* EXERCISE:
An exact transcription of the entries is required, with none of the pictures carried over.

* Dataset excerpts:

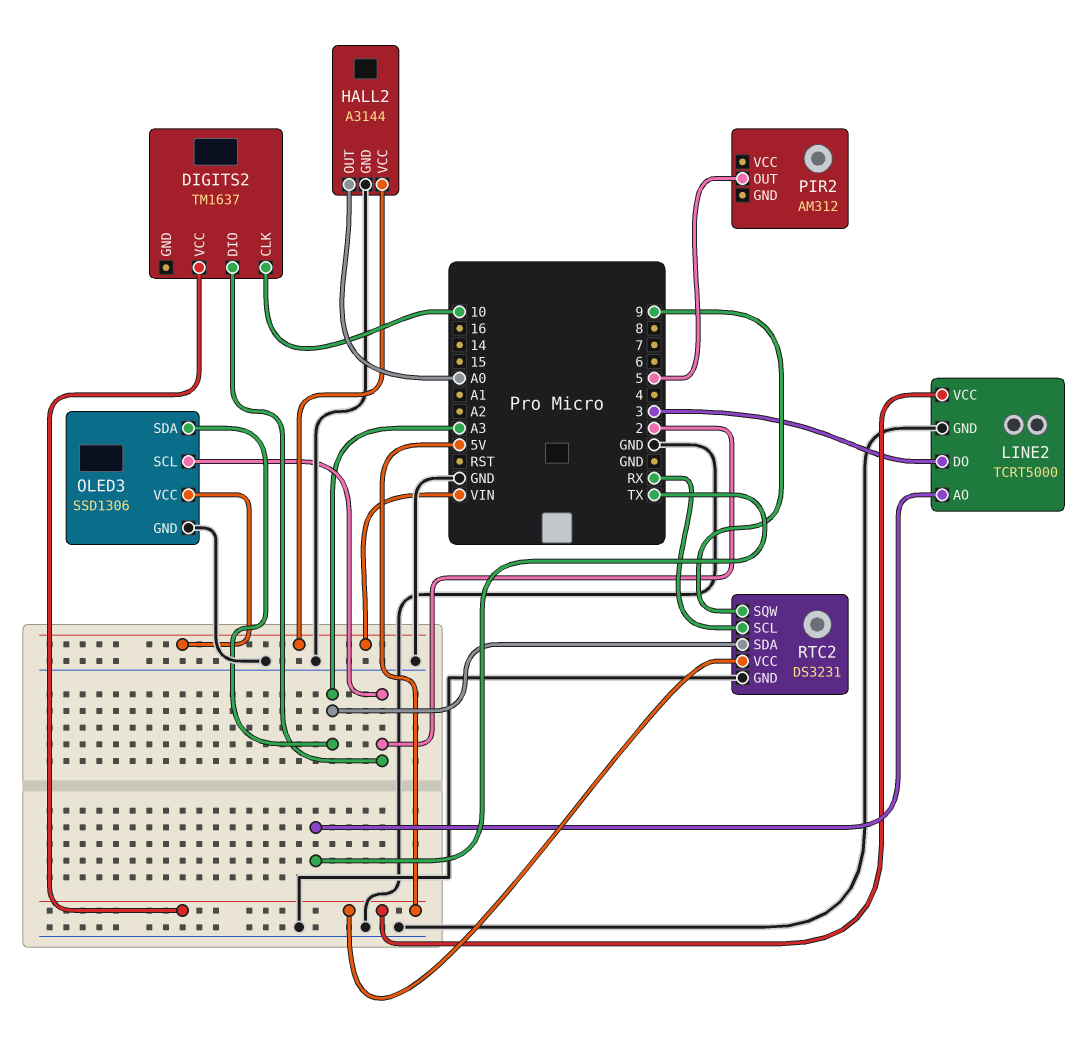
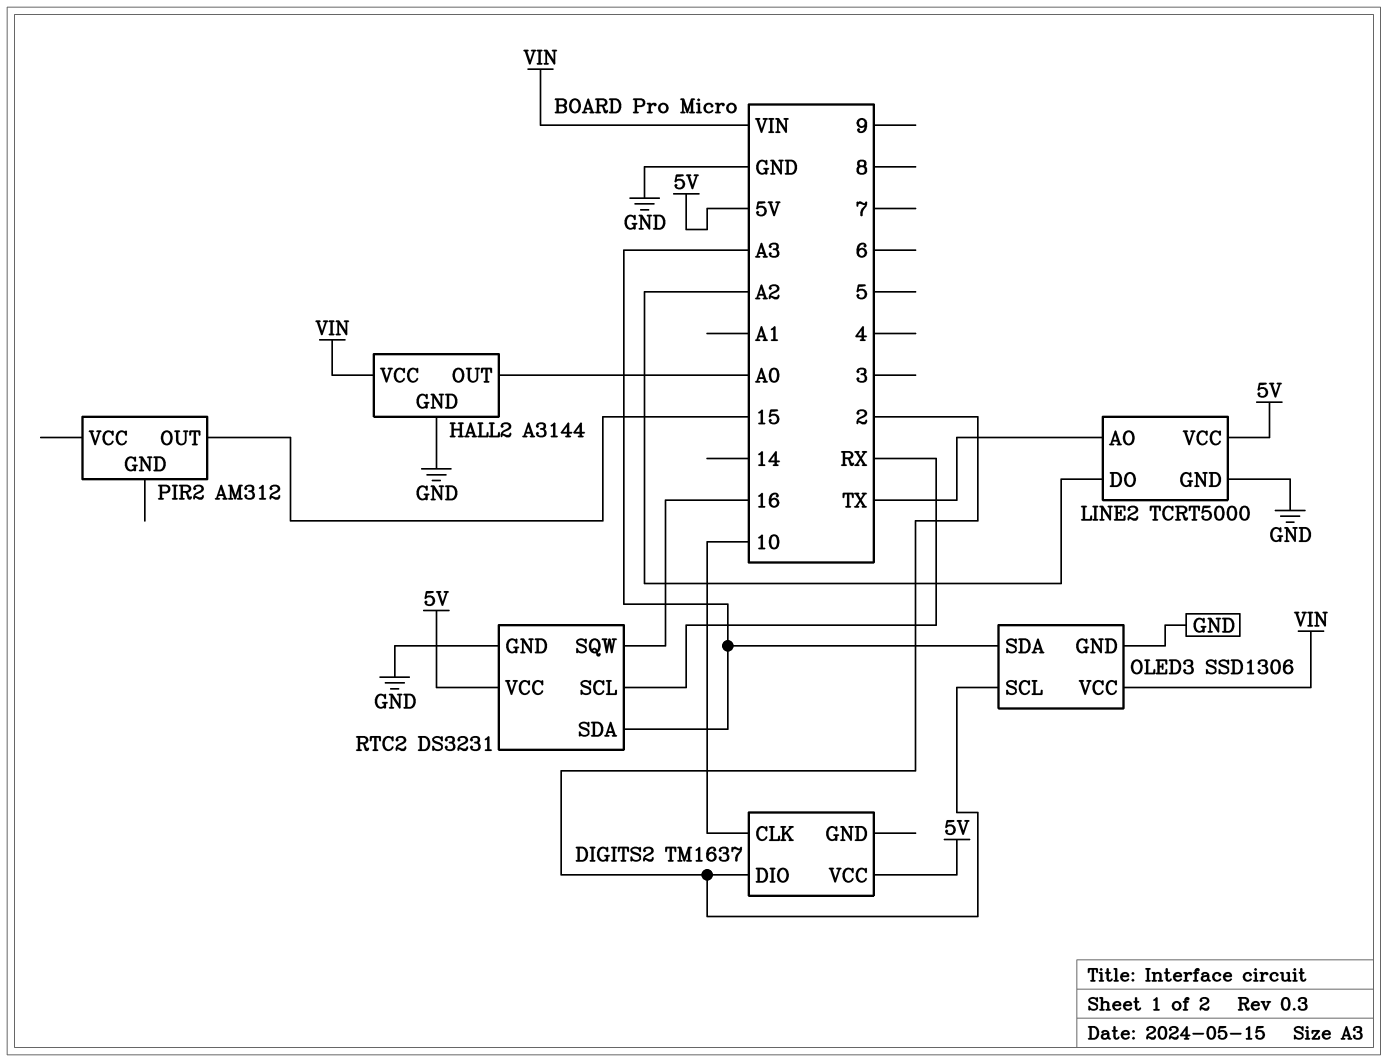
LINE2 pin DO: 3 -> A2
PIR2 pin OUT: 5 -> 15
RTC2 pin SQW: 9 -> 16

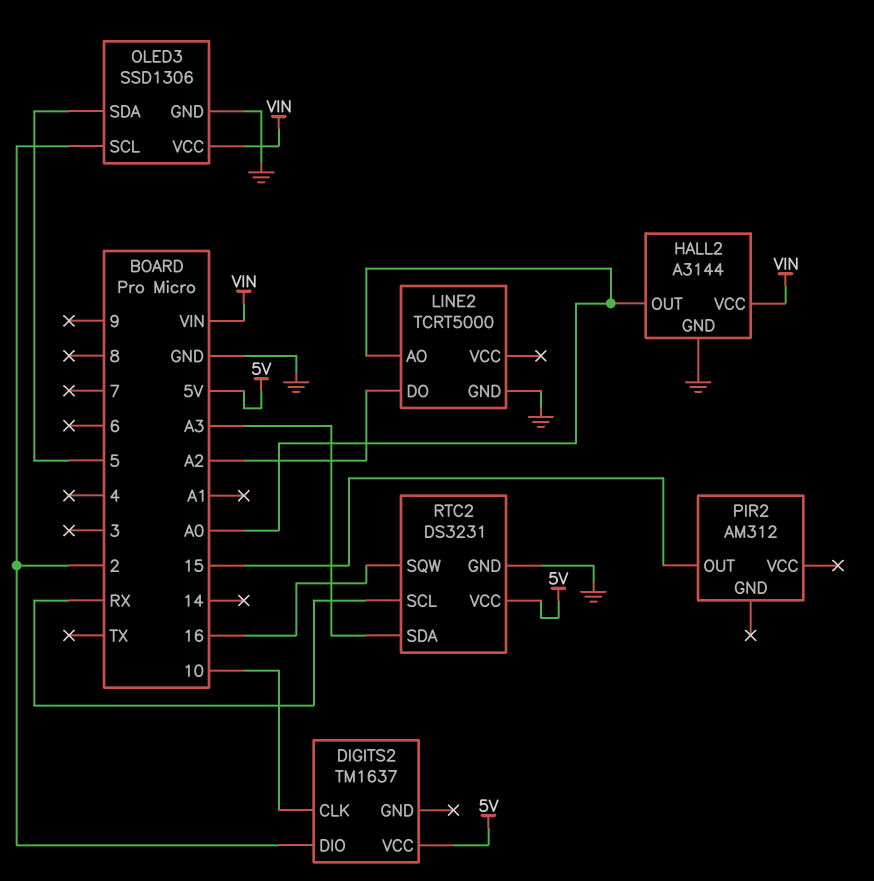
LINE2 pin AO: TX -> A0
LINE2 pin VCC: 5V -> none
OLED3 pin SDA: A3 -> 5

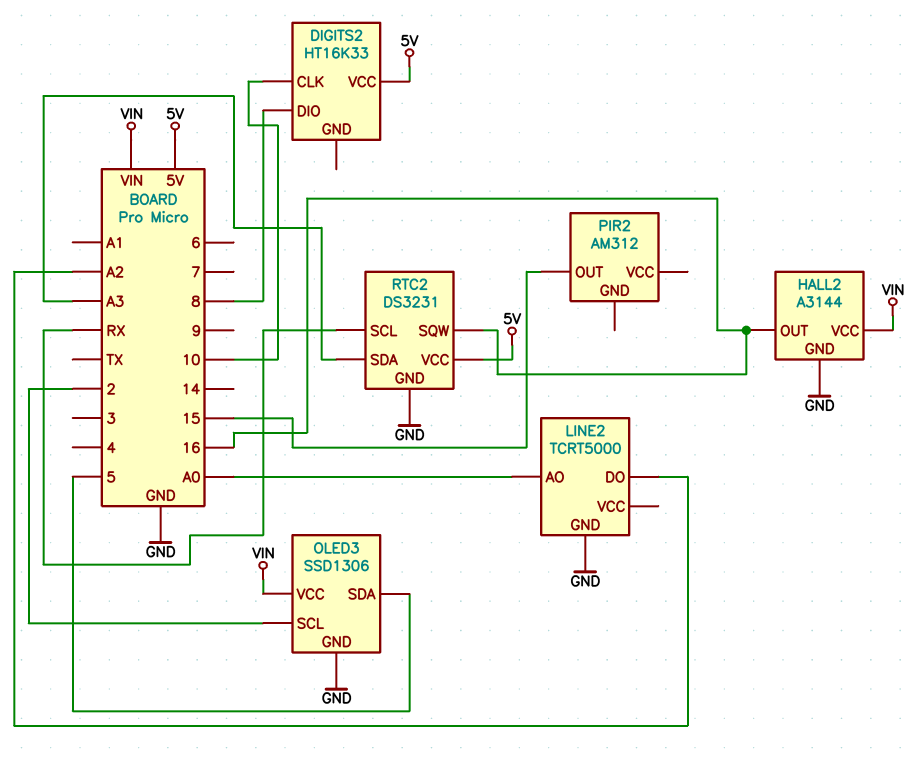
DIGITS2: TM1637 -> HT16K33
DIGITS2 pin DIO: 2 -> 8
HALL2 pin OUT: A0 -> 16

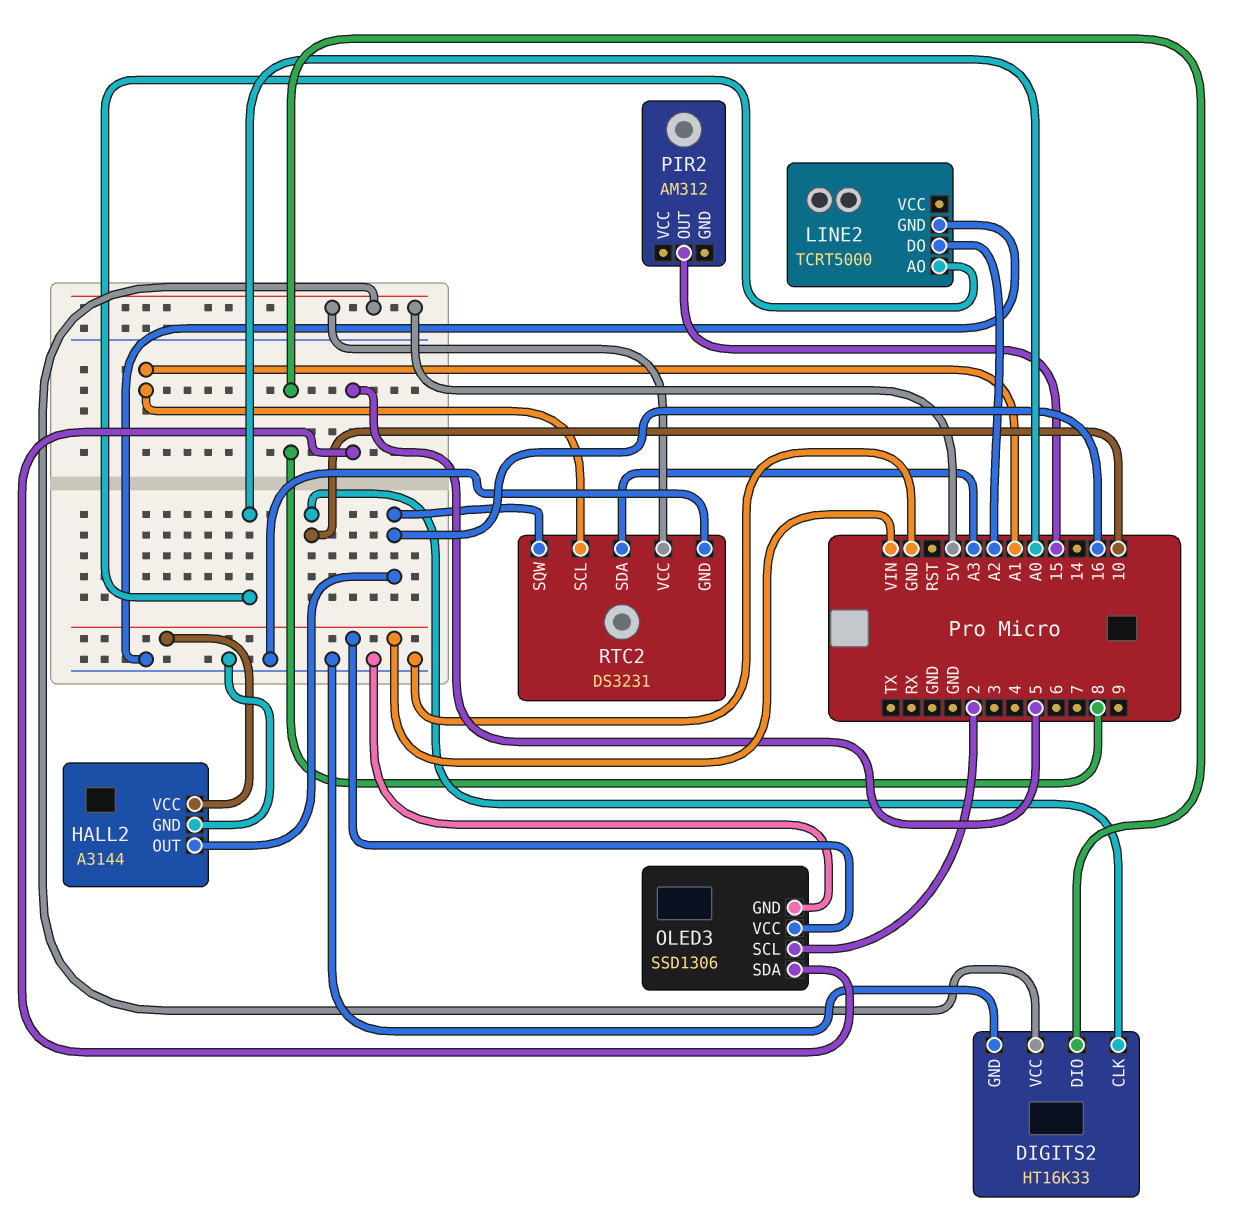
DIGITS2 pin GND: none -> GND
RTC2 pin SCL: RX -> A1

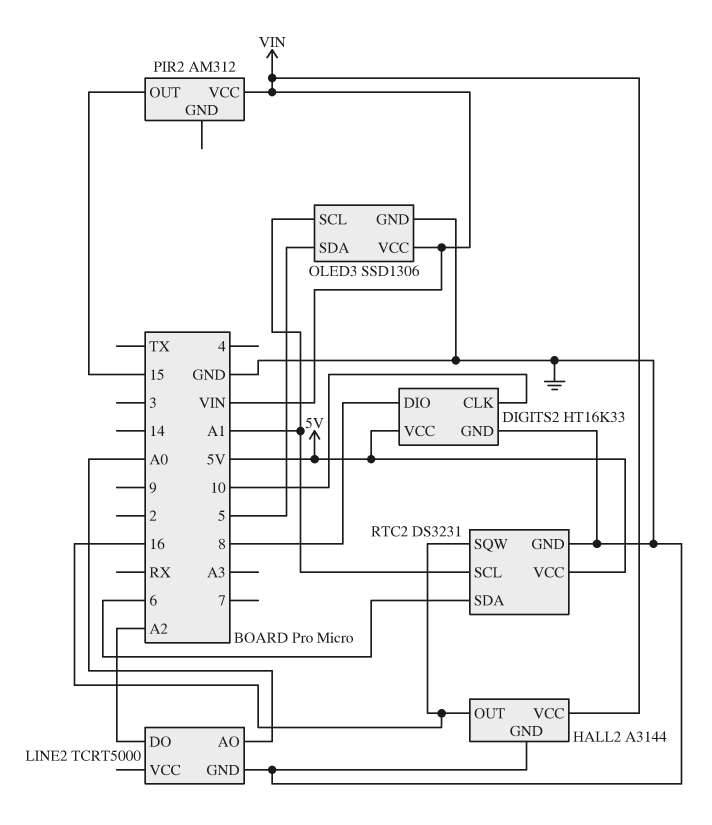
OLED3 pin SCL: 2 -> A1
PIR2 pin VCC: none -> VIN
RTC2 pin SDA: A3 -> 6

* REPLY TO THE EXERCISE:
LINE2 pin DO: 3 -> A2
PIR2 pin OUT: 5 -> 15
RTC2 pin SQW: 9 -> 16

LINE2 pin AO: TX -> A0
LINE2 pin VCC: 5V -> none
OLED3 pin SDA: A3 -> 5

DIGITS2: TM1637 -> HT16K33
DIGITS2 pin DIO: 2 -> 8
HALL2 pin OUT: A0 -> 16

DIGITS2 pin GND: none -> GND
RTC2 pin SCL: RX -> A1

OLED3 pin SCL: 2 -> A1
PIR2 pin VCC: none -> VIN
RTC2 pin SDA: A3 -> 6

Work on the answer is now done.